→ Provided data
------------------------------------------------------------------------

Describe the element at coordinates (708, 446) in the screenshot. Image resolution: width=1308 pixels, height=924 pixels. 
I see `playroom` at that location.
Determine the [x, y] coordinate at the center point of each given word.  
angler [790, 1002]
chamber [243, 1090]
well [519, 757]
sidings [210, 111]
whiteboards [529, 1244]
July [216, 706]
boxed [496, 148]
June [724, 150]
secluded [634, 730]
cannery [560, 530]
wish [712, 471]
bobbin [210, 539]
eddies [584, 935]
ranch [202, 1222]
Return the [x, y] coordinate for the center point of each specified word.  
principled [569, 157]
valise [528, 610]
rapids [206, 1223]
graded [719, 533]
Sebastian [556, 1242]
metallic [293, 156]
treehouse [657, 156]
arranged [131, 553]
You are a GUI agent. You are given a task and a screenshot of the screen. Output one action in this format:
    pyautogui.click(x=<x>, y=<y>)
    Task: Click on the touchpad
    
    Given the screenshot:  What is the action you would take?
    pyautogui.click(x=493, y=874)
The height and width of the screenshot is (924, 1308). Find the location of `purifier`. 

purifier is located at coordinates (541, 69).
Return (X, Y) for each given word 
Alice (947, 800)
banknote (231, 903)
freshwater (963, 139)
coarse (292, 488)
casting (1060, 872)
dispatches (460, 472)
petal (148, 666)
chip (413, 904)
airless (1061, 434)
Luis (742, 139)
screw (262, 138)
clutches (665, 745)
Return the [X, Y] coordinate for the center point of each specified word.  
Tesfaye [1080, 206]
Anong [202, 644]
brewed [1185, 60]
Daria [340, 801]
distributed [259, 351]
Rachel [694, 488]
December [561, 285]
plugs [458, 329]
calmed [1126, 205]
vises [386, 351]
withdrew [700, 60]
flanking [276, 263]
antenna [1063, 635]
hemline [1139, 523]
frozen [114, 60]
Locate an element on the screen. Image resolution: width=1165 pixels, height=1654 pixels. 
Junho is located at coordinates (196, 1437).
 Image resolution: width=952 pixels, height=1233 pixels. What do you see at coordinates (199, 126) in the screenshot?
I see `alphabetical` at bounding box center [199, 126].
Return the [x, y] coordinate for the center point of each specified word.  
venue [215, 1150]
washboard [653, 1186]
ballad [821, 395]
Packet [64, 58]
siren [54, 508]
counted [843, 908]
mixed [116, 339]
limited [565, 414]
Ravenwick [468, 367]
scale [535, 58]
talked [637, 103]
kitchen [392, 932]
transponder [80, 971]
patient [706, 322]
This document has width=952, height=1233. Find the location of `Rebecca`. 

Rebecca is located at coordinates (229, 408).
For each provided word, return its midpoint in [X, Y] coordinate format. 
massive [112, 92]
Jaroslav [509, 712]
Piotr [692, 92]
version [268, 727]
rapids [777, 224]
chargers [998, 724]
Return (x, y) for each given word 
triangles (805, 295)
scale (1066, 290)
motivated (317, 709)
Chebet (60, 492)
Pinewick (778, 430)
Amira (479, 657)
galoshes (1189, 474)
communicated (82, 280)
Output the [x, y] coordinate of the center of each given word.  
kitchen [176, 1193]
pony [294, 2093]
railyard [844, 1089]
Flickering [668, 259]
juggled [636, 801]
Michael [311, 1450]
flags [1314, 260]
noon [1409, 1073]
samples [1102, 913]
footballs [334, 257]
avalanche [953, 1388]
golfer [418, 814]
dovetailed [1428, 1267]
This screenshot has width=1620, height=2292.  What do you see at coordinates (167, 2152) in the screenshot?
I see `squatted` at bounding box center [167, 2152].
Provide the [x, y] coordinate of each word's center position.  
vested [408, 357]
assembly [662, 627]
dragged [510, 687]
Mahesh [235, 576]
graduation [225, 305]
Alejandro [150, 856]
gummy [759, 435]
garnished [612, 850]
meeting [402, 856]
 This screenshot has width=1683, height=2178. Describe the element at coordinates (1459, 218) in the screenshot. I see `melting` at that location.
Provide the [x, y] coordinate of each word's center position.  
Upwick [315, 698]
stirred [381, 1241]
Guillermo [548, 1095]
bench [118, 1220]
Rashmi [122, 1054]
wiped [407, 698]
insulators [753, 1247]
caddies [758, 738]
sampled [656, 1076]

------------------------------------------------------------------------

→ Given problem
Can you recast the lines above as a numbered list, leaving out the blank ones?

→ Written solution
1. Describe the element at coordinates (708, 446) in the screenshot. Image resolution: width=1308 pixels, height=924 pixels. 
2. I see `playroom` at that location.
3. Determine the [x, y] coordinate at the center point of each given word.  
4. angler [790, 1002]
5. chamber [243, 1090]
6. well [519, 757]
7. sidings [210, 111]
8. whiteboards [529, 1244]
9. July [216, 706]
10. boxed [496, 148]
11. June [724, 150]
12. secluded [634, 730]
13. cannery [560, 530]
14. wish [712, 471]
15. bobbin [210, 539]
16. eddies [584, 935]
17. ranch [202, 1222]
18. Return the [x, y] coordinate for the center point of each specified word.  
19. principled [569, 157]
20. valise [528, 610]
21. rapids [206, 1223]
22. graded [719, 533]
23. Sebastian [556, 1242]
24. metallic [293, 156]
25. treehouse [657, 156]
26. arranged [131, 553]
27. You are a GUI agent. You are given a task and a screenshot of the screen. Output one action in this format:
28.     pyautogui.click(x=<x>, y=<y>)
29.     Task: Click on the touchpad
30.     Given the screenshot:  What is the action you would take?
31.     pyautogui.click(x=493, y=874)
32. The height and width of the screenshot is (924, 1308). Find the location of `purifier`. 
33. purifier is located at coordinates (541, 69).
34. Return (X, Y) for each given word 
35. Alice (947, 800)
36. banknote (231, 903)
37. freshwater (963, 139)
38. coarse (292, 488)
39. casting (1060, 872)
40. dispatches (460, 472)
41. petal (148, 666)
42. chip (413, 904)
43. airless (1061, 434)
44. Luis (742, 139)
45. screw (262, 138)
46. clutches (665, 745)
47. Return the [X, Y] coordinate for the center point of each specified word.  
48. Tesfaye [1080, 206]
49. Anong [202, 644]
50. brewed [1185, 60]
51. Daria [340, 801]
52. distributed [259, 351]
53. Rachel [694, 488]
54. December [561, 285]
55. plugs [458, 329]
56. calmed [1126, 205]
57. vises [386, 351]
58. withdrew [700, 60]
59. flanking [276, 263]
60. antenna [1063, 635]
61. hemline [1139, 523]
62. frozen [114, 60]
63. Locate an element on the screen. Image resolution: width=1165 pixels, height=1654 pixels. 
64. Junho is located at coordinates (196, 1437).
65.  Image resolution: width=952 pixels, height=1233 pixels. What do you see at coordinates (199, 126) in the screenshot?
66. I see `alphabetical` at bounding box center [199, 126].
67. Return the [x, y] coordinate for the center point of each specified word.  
68. venue [215, 1150]
69. washboard [653, 1186]
70. ballad [821, 395]
71. Packet [64, 58]
72. siren [54, 508]
73. counted [843, 908]
74. mixed [116, 339]
75. limited [565, 414]
76. Ravenwick [468, 367]
77. scale [535, 58]
78. talked [637, 103]
79. kitchen [392, 932]
80. transponder [80, 971]
81. patient [706, 322]
82. This document has width=952, height=1233. Find the location of `Rebecca`. 
83. Rebecca is located at coordinates (229, 408).
84. For each provided word, return its midpoint in [X, Y] coordinate format. 
85. massive [112, 92]
86. Jaroslav [509, 712]
87. Piotr [692, 92]
88. version [268, 727]
89. rapids [777, 224]
90. chargers [998, 724]
91. Return (x, y) for each given word 
92. triangles (805, 295)
93. scale (1066, 290)
94. motivated (317, 709)
95. Chebet (60, 492)
96. Pinewick (778, 430)
97. Amira (479, 657)
98. galoshes (1189, 474)
99. communicated (82, 280)
100. Output the [x, y] coordinate of the center of each given word.  
101. kitchen [176, 1193]
102. pony [294, 2093]
103. railyard [844, 1089]
104. Flickering [668, 259]
105. juggled [636, 801]
106. Michael [311, 1450]
107. flags [1314, 260]
108. noon [1409, 1073]
109. samples [1102, 913]
110. footballs [334, 257]
111. avalanche [953, 1388]
112. golfer [418, 814]
113. dovetailed [1428, 1267]
114. This screenshot has width=1620, height=2292.  What do you see at coordinates (167, 2152) in the screenshot?
115. I see `squatted` at bounding box center [167, 2152].
116. Provide the [x, y] coordinate of each word's center position.  
117. vested [408, 357]
118. assembly [662, 627]
119. dragged [510, 687]
120. Mahesh [235, 576]
121. graduation [225, 305]
122. Alejandro [150, 856]
123. gummy [759, 435]
124. garnished [612, 850]
125. meeting [402, 856]
126.  This screenshot has width=1683, height=2178. Describe the element at coordinates (1459, 218) in the screenshot. I see `melting` at that location.
127. Provide the [x, y] coordinate of each word's center position.  
128. Upwick [315, 698]
129. stirred [381, 1241]
130. Guillermo [548, 1095]
131. bench [118, 1220]
132. Rashmi [122, 1054]
133. wiped [407, 698]
134. insulators [753, 1247]
135. caddies [758, 738]
136. sampled [656, 1076]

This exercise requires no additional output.